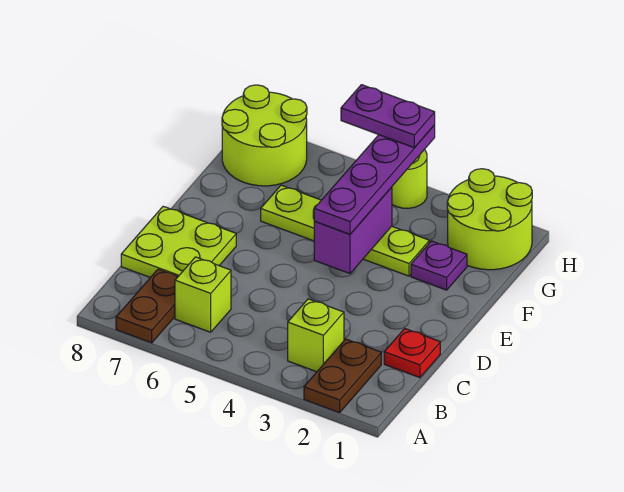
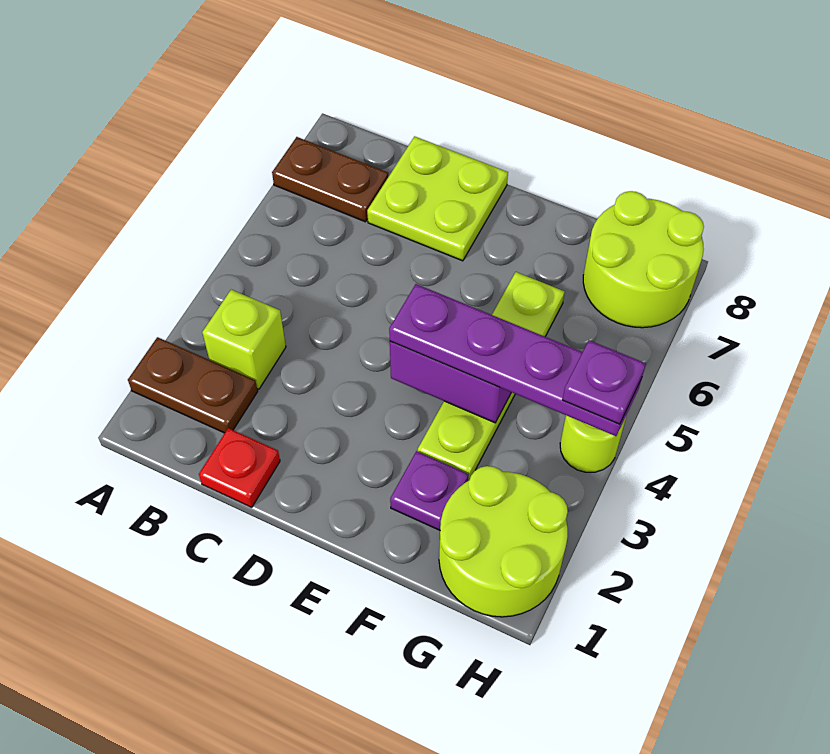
lime brick B6 level 1 -> none
purple plate H4:H5 level 4 -> purple plate H4 level 4

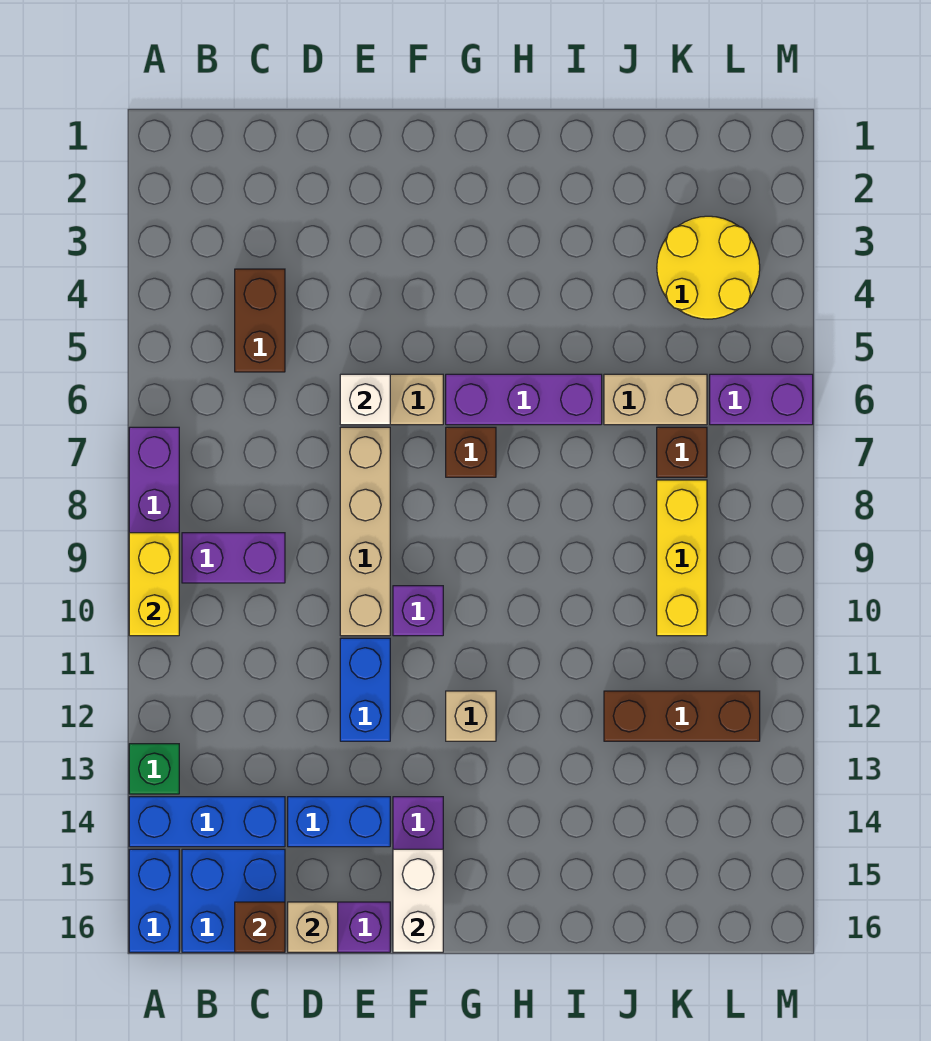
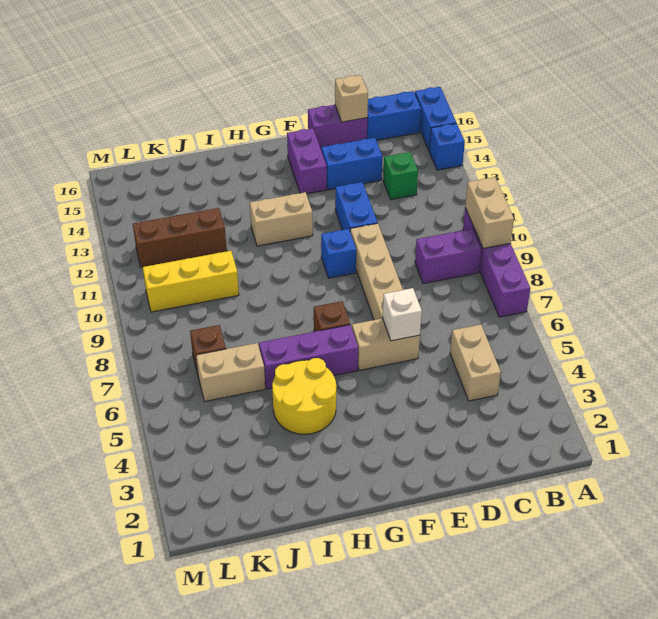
yellow brick A9:A10 level 2 -> tan brick A9:A10 level 2
green brick A13 level 1 -> green brick C13 level 1
blue brick A14:C14 level 1 -> blue brick A14 level 1
blue brick B15:C16 level 1 -> blue brick B16:C16 level 1
brown brick C4:C5 level 1 -> tan brick C4:C5 level 1
brown brick C16 level 2 -> none
purple brick F10 level 1 -> blue brick F10 level 1
white brick F15:F16 level 2 -> none
tan brick G12 level 1 -> tan brick G12:H12 level 1
yellow round brick K3:L4 level 1 -> yellow round brick H4:I5 level 1
yellow brick K8:K10 level 1 -> yellow brick J10:L10 level 1
purple brick L6:M6 level 1 -> none

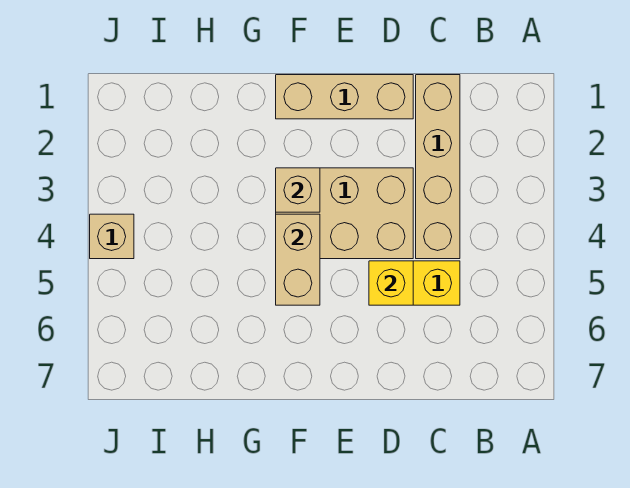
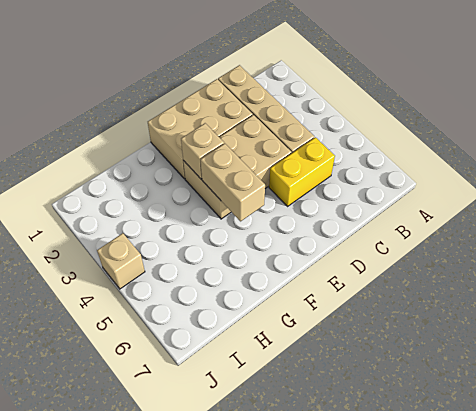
tan brick D1:F1 level 1 -> tan brick D1:F2 level 1
yellow brick D5 level 2 -> none

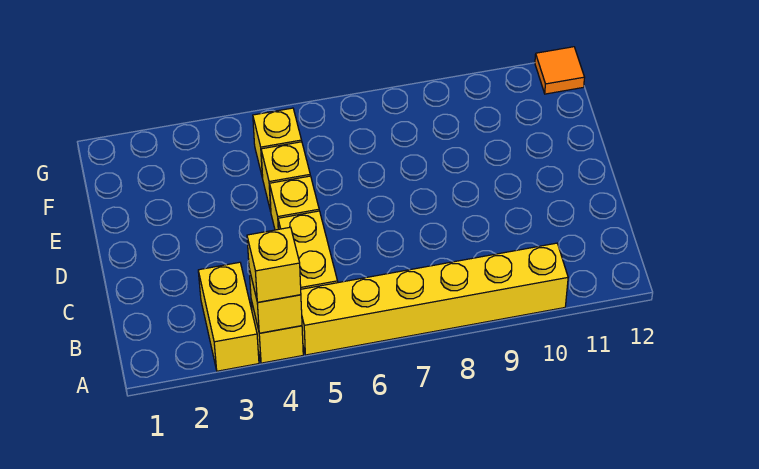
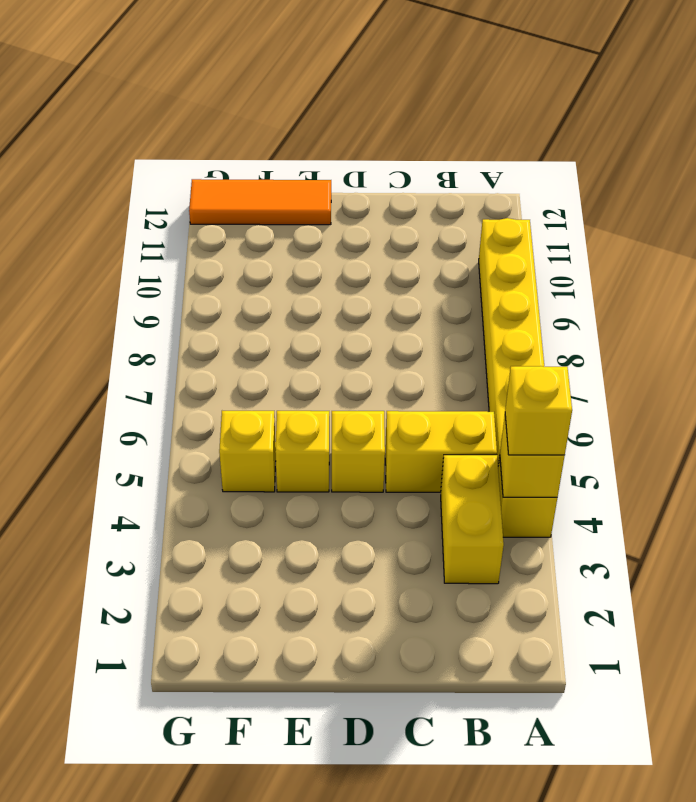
yellow brick A3:B3 level 1 -> yellow brick B3:B4 level 1
orange tile G12 level 1 -> orange tile E12:G12 level 1

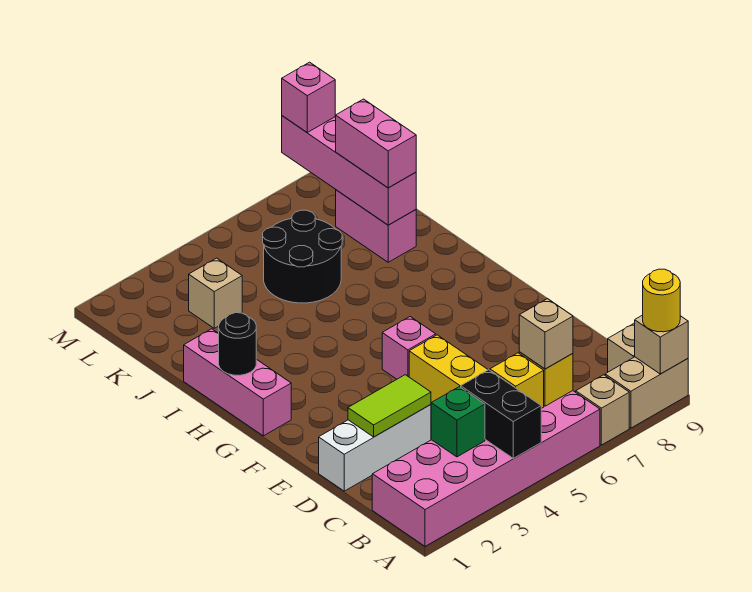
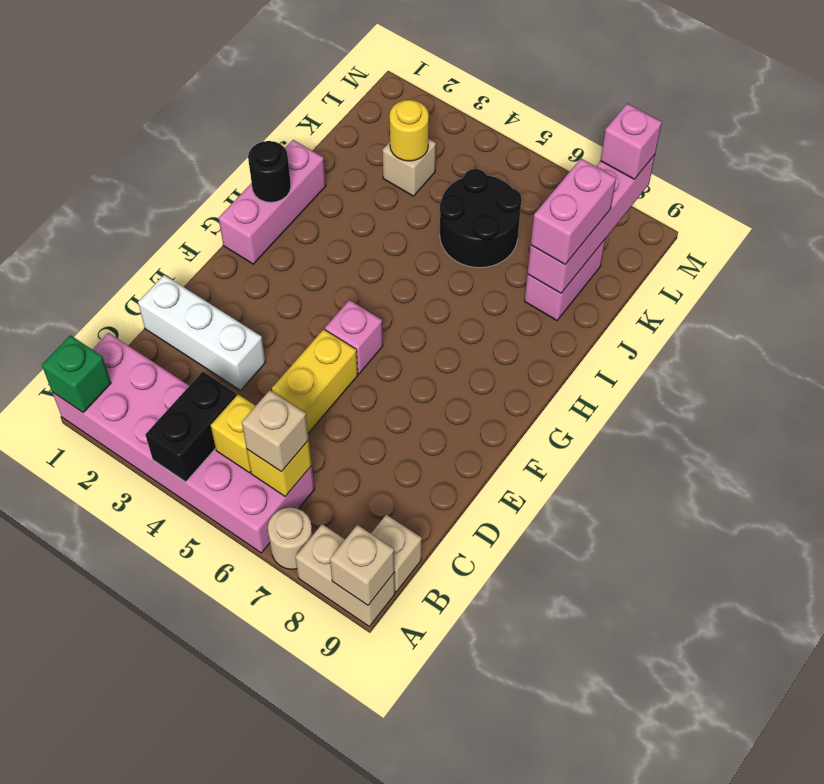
tan brick A7 level 1 -> tan round brick A7 level 1
yellow round brick A9 level 3 -> yellow round brick K3 level 2
green brick B3 level 2 -> green brick A1 level 2
lime tile D2:D3 level 2 -> none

__Task objective__: Some lines of the records above contain the word "blue". How many are there? Reply with the number alone.

__Written reply__: 3